* Work instructions *
Repeat exactly, and only, the lines of the entries below from the one with "(532, 319) = (488, 494): orange" through the one with "(375, 375) = (558, 442): green truck -> none", both ends included.

==== Entries shown ====

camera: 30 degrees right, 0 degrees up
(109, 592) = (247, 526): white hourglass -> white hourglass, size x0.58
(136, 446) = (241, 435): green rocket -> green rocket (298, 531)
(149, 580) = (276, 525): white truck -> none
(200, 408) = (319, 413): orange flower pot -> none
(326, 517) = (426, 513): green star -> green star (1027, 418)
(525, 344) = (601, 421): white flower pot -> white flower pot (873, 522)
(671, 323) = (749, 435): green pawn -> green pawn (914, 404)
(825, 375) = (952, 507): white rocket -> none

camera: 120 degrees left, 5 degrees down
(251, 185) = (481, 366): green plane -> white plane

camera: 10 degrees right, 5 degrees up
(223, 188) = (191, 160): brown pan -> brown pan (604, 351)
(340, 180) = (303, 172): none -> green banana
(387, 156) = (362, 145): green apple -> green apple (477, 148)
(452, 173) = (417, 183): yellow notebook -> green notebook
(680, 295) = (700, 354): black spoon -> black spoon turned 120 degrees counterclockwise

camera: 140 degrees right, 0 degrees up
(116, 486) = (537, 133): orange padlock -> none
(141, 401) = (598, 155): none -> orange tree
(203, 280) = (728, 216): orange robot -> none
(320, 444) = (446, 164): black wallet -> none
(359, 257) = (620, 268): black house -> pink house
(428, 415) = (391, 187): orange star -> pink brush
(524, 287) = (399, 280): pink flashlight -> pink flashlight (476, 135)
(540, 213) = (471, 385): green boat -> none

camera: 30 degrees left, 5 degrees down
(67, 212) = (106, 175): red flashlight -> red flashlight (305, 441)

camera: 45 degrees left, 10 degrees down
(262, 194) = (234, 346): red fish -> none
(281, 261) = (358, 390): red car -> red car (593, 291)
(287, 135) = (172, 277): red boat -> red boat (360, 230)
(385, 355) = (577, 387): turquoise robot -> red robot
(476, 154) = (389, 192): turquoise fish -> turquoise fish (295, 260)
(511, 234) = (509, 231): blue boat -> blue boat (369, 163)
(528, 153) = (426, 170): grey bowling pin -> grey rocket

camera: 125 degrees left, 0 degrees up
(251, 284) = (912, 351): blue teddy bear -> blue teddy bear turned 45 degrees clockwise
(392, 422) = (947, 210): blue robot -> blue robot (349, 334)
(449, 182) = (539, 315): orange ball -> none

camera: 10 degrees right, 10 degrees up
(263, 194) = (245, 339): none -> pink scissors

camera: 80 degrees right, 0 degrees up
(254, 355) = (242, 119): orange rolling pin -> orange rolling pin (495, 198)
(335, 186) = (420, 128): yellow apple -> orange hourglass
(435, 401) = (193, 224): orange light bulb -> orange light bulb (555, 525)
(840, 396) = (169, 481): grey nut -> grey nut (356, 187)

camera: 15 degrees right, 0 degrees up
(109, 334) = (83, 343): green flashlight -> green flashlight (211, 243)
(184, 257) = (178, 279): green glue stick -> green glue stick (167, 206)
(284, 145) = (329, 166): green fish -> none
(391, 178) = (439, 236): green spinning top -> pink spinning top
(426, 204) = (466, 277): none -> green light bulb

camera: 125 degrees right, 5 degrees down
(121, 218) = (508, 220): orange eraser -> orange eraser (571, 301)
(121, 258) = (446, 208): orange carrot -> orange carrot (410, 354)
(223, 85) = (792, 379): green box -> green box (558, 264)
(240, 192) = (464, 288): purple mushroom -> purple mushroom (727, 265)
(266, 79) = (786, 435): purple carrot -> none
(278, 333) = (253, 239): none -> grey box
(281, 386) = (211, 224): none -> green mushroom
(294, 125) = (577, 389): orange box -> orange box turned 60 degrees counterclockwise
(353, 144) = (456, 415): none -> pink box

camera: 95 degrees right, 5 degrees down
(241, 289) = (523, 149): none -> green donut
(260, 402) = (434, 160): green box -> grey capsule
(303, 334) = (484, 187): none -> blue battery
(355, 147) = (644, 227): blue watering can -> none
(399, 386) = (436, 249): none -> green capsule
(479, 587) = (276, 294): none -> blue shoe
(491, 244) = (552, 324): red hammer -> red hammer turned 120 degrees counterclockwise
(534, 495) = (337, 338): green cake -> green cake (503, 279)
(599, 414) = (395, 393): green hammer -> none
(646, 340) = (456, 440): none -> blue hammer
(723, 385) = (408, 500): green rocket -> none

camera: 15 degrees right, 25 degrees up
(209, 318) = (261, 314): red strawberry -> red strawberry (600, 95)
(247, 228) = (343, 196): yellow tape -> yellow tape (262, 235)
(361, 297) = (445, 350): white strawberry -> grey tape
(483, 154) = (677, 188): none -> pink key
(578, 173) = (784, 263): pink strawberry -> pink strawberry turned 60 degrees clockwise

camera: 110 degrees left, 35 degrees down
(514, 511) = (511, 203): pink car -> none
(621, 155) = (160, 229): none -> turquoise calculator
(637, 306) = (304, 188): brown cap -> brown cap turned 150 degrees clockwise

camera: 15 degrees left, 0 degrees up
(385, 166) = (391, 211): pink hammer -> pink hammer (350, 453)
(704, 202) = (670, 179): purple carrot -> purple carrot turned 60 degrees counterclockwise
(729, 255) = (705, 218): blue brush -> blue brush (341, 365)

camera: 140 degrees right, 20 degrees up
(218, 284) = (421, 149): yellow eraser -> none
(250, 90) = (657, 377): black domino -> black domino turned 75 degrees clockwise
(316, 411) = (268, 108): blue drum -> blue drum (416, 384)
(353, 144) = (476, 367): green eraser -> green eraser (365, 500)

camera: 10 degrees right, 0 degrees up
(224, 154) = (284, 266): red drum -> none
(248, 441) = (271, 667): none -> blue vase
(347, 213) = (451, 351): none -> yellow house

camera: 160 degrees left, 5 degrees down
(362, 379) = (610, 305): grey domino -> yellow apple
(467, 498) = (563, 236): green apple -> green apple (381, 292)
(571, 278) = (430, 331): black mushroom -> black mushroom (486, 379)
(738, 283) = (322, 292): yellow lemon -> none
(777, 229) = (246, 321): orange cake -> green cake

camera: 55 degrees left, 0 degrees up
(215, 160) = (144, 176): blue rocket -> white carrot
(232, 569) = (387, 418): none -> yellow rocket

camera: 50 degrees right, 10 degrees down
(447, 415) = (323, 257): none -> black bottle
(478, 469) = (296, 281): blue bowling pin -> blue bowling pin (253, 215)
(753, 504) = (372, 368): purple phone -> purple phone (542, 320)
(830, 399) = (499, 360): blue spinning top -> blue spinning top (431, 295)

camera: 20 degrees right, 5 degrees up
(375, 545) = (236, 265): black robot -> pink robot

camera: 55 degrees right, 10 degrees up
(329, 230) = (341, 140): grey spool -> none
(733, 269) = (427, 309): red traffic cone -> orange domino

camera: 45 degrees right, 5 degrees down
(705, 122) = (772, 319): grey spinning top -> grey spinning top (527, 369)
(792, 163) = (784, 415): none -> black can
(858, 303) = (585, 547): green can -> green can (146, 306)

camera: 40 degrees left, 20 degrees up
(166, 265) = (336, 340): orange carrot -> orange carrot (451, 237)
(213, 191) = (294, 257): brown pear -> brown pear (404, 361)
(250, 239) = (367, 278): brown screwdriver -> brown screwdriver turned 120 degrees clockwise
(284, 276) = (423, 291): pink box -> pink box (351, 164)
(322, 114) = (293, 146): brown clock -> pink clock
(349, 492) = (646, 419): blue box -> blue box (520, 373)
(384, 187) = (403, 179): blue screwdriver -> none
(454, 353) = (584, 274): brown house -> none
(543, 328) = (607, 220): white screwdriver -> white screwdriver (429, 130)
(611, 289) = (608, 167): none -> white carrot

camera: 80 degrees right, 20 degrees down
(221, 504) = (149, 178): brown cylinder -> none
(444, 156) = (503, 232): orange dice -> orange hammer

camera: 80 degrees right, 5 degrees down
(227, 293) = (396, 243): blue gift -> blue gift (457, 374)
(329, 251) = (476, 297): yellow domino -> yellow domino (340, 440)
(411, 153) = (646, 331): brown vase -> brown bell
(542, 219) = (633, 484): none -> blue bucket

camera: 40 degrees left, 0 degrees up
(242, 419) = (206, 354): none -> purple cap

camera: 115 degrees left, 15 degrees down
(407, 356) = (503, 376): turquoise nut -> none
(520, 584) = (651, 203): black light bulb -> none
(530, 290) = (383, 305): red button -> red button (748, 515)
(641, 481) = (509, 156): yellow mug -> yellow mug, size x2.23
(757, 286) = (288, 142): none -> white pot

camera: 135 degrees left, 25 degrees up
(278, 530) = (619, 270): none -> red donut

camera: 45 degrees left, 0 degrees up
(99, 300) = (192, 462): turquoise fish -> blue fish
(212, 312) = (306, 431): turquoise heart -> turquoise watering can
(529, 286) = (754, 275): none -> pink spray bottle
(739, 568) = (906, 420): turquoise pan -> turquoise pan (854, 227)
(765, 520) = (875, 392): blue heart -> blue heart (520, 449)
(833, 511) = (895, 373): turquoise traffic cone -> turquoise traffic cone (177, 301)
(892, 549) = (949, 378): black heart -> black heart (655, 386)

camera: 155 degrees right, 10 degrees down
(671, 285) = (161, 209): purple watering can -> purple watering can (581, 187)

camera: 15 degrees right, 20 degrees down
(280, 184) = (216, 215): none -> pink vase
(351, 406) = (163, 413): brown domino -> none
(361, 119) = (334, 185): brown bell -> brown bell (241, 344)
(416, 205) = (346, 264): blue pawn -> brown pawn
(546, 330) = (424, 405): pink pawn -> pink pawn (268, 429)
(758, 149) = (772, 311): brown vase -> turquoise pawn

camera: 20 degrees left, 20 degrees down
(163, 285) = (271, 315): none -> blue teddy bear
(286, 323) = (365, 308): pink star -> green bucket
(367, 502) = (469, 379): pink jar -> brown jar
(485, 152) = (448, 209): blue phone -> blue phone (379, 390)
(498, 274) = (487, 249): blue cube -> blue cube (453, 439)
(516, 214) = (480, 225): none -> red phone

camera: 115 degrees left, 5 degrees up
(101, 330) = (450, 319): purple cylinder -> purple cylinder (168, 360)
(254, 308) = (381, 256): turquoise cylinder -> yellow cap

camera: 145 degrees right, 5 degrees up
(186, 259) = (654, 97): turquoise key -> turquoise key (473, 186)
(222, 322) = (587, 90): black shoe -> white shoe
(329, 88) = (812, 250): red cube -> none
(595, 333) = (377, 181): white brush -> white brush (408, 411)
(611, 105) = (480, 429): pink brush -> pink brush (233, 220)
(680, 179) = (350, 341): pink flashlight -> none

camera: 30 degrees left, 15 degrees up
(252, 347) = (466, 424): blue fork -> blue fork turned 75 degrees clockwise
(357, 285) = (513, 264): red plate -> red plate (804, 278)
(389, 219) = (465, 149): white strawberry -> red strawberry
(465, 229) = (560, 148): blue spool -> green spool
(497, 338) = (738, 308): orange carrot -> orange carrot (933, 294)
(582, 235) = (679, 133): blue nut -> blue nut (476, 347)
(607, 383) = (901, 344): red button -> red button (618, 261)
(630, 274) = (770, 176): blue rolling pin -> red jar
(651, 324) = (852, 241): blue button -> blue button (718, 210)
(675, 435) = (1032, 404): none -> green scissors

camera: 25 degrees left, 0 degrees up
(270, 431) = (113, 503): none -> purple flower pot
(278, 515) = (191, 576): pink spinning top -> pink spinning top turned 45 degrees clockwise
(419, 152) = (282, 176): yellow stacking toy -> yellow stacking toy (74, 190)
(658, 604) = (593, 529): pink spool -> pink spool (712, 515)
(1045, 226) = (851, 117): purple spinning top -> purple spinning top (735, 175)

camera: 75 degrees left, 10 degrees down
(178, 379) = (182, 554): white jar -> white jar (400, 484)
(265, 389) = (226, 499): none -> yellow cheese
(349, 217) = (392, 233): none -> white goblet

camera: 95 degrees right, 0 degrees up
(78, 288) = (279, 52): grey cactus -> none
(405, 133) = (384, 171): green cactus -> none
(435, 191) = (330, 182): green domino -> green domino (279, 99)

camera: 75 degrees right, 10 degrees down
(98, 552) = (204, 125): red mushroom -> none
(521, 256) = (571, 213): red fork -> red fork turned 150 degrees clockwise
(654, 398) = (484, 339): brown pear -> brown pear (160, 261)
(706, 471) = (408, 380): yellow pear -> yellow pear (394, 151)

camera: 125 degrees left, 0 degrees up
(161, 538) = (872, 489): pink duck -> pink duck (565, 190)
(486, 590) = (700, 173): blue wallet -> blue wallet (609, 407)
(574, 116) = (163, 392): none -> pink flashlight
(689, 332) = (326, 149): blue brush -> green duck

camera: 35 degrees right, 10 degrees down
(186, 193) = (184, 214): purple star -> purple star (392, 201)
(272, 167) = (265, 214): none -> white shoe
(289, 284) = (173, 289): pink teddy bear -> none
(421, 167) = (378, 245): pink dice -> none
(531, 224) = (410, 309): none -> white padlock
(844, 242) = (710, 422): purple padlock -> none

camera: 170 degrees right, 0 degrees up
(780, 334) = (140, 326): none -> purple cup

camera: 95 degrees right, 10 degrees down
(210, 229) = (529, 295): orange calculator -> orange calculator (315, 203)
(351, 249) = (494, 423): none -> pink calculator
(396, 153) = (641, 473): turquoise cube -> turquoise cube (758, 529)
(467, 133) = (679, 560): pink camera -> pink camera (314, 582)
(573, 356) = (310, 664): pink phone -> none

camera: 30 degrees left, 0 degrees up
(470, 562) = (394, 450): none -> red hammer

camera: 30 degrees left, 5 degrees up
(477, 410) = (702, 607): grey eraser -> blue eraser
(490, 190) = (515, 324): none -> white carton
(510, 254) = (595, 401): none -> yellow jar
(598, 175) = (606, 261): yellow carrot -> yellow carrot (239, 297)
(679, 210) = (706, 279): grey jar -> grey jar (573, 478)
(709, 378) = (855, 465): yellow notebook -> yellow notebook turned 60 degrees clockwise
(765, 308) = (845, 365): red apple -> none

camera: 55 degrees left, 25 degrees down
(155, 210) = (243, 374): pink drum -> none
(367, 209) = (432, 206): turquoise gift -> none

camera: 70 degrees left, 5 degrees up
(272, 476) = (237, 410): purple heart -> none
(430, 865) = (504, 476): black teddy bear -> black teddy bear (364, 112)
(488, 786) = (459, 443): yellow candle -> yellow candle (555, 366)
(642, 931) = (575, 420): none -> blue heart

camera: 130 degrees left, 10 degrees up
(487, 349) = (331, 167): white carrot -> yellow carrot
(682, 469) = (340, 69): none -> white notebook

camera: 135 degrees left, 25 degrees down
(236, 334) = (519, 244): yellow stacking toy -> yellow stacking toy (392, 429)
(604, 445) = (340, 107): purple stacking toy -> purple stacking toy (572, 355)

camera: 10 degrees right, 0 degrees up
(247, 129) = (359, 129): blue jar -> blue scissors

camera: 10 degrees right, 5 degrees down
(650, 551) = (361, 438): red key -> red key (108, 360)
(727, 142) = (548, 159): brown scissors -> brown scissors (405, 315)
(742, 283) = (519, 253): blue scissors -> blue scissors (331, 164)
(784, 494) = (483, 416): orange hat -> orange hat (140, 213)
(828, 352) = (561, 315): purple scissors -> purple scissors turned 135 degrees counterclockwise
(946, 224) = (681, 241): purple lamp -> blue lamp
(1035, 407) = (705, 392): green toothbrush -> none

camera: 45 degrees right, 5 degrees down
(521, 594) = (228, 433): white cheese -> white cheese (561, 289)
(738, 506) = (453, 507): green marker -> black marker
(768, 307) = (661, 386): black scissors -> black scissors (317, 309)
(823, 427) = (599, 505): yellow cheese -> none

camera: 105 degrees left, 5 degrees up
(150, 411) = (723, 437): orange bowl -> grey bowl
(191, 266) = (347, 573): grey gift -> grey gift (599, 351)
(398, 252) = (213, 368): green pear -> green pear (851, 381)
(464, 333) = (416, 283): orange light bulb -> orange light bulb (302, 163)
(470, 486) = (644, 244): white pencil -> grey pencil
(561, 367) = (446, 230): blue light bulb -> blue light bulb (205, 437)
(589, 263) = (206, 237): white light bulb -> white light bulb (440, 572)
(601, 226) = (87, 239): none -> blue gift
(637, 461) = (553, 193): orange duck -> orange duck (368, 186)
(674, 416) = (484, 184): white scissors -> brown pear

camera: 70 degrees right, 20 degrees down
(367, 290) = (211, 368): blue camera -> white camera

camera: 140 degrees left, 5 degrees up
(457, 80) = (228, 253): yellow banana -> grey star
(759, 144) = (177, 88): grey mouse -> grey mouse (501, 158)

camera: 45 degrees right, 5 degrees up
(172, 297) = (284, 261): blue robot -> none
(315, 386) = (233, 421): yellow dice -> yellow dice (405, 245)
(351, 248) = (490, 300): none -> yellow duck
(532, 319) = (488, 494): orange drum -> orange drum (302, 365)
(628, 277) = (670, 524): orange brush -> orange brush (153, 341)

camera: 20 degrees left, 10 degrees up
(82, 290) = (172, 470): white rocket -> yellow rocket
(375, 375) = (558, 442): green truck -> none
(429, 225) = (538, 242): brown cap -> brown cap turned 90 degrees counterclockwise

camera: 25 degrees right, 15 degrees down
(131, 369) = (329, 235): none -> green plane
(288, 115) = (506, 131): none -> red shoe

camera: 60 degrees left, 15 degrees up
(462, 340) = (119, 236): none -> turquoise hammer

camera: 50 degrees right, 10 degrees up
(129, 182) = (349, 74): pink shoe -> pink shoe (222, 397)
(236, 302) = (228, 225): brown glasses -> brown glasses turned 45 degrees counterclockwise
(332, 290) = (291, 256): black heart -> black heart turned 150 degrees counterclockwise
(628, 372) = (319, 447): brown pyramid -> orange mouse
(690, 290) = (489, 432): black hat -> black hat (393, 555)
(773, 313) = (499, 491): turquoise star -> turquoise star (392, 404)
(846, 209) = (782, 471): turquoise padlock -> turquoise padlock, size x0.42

====

* Answer box *
(532, 319) = (488, 494): orange drum -> orange drum (302, 365)
(628, 277) = (670, 524): orange brush -> orange brush (153, 341)

camera: 20 degrees left, 10 degrees up
(82, 290) = (172, 470): white rocket -> yellow rocket
(375, 375) = (558, 442): green truck -> none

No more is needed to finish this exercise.